Exercise data |
------------------------------

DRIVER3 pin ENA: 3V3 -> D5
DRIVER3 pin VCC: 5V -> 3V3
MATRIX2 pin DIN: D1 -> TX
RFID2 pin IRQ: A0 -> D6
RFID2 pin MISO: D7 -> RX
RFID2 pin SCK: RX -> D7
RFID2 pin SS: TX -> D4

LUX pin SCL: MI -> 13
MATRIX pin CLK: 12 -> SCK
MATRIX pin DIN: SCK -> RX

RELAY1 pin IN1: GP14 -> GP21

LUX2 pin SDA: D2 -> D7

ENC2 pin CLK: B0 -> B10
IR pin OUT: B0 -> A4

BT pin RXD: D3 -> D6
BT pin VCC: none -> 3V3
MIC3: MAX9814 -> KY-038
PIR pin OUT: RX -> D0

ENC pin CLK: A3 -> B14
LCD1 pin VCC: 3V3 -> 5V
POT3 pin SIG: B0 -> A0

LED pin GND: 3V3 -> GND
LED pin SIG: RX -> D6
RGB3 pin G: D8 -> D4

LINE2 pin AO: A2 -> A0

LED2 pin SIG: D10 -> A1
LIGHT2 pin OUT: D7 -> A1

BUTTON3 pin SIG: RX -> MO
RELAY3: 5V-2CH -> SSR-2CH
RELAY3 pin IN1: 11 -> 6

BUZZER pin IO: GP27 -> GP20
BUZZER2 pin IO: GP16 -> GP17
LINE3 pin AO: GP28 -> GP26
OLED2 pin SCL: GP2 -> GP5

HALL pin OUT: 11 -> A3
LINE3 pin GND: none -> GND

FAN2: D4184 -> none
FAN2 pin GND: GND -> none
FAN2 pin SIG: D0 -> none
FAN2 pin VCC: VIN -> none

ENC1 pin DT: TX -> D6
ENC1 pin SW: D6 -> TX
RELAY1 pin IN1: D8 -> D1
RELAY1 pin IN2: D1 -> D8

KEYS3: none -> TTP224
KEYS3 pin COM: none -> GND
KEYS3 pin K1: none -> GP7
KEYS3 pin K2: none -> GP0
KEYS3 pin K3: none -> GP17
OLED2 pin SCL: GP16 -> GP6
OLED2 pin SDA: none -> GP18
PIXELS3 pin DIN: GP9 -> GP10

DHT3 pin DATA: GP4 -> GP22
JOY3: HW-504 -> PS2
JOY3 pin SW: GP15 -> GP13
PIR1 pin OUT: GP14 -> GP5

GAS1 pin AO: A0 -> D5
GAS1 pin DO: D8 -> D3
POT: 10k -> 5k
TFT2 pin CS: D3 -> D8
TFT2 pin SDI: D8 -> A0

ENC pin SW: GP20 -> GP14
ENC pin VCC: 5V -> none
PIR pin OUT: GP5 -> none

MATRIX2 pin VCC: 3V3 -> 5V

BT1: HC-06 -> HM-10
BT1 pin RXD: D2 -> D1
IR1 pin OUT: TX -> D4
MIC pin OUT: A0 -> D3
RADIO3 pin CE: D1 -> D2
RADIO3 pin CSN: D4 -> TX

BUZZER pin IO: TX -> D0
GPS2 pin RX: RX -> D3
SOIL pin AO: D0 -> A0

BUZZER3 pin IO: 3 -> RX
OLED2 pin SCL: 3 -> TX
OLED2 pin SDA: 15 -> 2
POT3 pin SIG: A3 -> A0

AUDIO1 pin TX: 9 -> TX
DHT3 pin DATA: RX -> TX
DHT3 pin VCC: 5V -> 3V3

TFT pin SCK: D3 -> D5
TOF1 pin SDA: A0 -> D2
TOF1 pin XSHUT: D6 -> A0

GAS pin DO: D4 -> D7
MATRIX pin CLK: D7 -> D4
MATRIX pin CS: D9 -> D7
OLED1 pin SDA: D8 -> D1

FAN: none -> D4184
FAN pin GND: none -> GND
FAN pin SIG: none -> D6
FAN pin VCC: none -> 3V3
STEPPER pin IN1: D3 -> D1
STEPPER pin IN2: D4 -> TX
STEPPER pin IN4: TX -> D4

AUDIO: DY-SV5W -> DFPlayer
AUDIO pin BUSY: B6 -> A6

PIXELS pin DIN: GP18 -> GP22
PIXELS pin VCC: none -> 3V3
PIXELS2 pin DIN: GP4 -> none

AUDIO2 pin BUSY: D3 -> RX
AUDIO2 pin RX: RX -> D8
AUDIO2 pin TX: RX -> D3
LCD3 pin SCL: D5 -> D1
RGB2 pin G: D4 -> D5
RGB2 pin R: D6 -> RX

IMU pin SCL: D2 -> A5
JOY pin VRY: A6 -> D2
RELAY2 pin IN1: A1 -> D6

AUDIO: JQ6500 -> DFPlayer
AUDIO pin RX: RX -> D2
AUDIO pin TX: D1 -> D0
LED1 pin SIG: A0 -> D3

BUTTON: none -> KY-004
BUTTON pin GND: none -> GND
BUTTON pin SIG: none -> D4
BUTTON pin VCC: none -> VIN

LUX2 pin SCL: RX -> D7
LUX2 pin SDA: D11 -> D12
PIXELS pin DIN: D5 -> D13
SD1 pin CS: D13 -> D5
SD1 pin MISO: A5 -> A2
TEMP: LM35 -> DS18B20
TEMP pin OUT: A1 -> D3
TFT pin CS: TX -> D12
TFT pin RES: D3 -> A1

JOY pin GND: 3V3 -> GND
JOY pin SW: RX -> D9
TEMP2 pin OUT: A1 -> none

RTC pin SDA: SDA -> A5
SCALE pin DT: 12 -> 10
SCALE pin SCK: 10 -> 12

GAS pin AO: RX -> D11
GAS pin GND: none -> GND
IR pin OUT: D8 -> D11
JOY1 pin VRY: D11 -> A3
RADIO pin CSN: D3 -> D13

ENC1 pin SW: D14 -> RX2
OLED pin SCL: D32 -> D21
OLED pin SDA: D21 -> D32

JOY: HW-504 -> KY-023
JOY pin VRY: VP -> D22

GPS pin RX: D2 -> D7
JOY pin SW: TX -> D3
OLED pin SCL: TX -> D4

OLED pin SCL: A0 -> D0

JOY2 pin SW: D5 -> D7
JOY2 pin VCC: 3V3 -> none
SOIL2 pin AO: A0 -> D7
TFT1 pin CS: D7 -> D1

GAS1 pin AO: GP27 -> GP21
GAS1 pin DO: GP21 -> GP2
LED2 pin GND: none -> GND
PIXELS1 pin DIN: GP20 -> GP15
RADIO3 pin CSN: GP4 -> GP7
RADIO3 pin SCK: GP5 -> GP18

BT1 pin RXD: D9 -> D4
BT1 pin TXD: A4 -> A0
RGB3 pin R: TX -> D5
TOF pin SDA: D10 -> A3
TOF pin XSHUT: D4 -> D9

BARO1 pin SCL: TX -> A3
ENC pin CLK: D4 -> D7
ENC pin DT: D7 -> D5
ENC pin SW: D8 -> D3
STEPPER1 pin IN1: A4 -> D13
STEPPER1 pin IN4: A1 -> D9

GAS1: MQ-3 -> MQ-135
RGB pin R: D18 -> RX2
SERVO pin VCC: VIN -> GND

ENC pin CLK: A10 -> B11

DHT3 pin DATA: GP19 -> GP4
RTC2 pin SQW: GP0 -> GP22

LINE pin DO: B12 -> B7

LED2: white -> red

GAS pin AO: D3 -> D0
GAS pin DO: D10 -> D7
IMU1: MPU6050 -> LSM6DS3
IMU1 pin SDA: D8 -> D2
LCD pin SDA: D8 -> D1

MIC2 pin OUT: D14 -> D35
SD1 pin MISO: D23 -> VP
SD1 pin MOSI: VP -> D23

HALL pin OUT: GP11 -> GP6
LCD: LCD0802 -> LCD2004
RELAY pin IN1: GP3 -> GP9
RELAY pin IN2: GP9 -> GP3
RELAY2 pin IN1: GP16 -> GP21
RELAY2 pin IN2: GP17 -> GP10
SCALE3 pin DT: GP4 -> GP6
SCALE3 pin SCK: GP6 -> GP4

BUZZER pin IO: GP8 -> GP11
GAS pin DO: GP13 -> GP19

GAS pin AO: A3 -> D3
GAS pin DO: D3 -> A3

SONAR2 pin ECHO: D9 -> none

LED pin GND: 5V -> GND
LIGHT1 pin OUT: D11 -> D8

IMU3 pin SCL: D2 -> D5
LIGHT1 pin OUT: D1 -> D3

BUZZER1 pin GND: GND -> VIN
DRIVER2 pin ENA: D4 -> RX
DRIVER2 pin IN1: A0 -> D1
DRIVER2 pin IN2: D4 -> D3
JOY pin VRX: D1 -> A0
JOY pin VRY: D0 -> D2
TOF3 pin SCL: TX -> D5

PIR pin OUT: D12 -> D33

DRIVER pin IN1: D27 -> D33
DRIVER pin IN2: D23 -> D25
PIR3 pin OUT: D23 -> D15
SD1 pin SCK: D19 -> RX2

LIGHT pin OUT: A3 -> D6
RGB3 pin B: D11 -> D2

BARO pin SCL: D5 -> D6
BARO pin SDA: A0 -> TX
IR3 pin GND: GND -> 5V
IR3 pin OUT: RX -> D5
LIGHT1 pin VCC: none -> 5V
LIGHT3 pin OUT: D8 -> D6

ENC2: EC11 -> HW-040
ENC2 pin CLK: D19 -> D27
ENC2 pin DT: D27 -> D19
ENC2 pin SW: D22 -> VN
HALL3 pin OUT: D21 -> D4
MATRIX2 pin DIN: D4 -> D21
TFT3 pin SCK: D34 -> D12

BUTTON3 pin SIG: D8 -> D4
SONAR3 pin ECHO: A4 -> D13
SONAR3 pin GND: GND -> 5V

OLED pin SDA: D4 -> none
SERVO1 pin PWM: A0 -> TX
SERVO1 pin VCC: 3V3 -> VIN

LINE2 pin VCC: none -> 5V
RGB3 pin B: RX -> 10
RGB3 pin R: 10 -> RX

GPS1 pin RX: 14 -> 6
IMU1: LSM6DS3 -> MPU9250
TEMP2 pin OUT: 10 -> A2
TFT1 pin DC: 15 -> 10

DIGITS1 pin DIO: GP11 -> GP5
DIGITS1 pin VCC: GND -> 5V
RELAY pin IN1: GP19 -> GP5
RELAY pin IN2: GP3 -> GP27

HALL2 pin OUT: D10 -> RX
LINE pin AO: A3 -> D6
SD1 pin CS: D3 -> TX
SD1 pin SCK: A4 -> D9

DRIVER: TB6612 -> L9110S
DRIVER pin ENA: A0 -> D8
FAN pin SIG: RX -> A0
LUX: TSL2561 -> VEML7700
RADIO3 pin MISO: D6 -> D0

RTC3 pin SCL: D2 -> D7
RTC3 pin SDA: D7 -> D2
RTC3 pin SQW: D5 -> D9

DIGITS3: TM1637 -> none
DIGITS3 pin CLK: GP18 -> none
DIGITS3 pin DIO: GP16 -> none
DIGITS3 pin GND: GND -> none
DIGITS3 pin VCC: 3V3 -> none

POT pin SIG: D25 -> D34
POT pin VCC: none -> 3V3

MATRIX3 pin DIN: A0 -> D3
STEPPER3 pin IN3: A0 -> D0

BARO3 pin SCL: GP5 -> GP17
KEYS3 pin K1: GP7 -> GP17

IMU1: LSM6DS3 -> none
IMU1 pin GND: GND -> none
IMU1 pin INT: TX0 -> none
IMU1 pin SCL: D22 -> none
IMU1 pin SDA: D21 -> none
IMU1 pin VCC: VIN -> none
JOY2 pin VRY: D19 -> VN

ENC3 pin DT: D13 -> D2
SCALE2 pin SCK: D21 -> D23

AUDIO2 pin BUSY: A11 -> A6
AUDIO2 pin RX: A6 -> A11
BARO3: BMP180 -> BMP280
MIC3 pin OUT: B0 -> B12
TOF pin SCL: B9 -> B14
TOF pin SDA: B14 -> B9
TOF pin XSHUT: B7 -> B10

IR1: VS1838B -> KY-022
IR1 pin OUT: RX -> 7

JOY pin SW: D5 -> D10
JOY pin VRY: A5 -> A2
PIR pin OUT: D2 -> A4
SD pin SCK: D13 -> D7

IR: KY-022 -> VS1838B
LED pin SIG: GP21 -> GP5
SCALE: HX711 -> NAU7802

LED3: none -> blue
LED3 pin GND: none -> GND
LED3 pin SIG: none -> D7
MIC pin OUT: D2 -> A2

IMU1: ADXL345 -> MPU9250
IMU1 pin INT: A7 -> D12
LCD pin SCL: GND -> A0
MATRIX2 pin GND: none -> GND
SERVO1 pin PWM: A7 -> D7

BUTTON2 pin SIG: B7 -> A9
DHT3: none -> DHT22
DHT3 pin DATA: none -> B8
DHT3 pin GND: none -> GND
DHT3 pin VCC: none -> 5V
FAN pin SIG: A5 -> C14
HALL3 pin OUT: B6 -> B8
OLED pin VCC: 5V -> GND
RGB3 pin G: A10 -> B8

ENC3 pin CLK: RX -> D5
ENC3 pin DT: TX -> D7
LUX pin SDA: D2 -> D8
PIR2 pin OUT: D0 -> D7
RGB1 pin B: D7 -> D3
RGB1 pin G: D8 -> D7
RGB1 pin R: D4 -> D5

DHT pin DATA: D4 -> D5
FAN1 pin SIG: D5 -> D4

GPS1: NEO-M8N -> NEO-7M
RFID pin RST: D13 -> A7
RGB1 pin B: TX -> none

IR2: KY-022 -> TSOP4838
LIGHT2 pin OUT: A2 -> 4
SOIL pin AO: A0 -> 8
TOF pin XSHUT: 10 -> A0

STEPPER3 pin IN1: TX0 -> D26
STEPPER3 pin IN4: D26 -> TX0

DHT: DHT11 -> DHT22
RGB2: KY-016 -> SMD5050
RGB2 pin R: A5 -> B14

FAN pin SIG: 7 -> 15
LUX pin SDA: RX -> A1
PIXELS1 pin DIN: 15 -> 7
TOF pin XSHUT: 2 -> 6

------------------------------

What the exercise asks | Print exactly the lines that run from the line containing "DHT3: none -> DHT22" to the end of the data, both ends included.

Response for this exercise |
DHT3: none -> DHT22
DHT3 pin DATA: none -> B8
DHT3 pin GND: none -> GND
DHT3 pin VCC: none -> 5V
FAN pin SIG: A5 -> C14
HALL3 pin OUT: B6 -> B8
OLED pin VCC: 5V -> GND
RGB3 pin G: A10 -> B8

ENC3 pin CLK: RX -> D5
ENC3 pin DT: TX -> D7
LUX pin SDA: D2 -> D8
PIR2 pin OUT: D0 -> D7
RGB1 pin B: D7 -> D3
RGB1 pin G: D8 -> D7
RGB1 pin R: D4 -> D5

DHT pin DATA: D4 -> D5
FAN1 pin SIG: D5 -> D4

GPS1: NEO-M8N -> NEO-7M
RFID pin RST: D13 -> A7
RGB1 pin B: TX -> none

IR2: KY-022 -> TSOP4838
LIGHT2 pin OUT: A2 -> 4
SOIL pin AO: A0 -> 8
TOF pin XSHUT: 10 -> A0

STEPPER3 pin IN1: TX0 -> D26
STEPPER3 pin IN4: D26 -> TX0

DHT: DHT11 -> DHT22
RGB2: KY-016 -> SMD5050
RGB2 pin R: A5 -> B14

FAN pin SIG: 7 -> 15
LUX pin SDA: RX -> A1
PIXELS1 pin DIN: 15 -> 7
TOF pin XSHUT: 2 -> 6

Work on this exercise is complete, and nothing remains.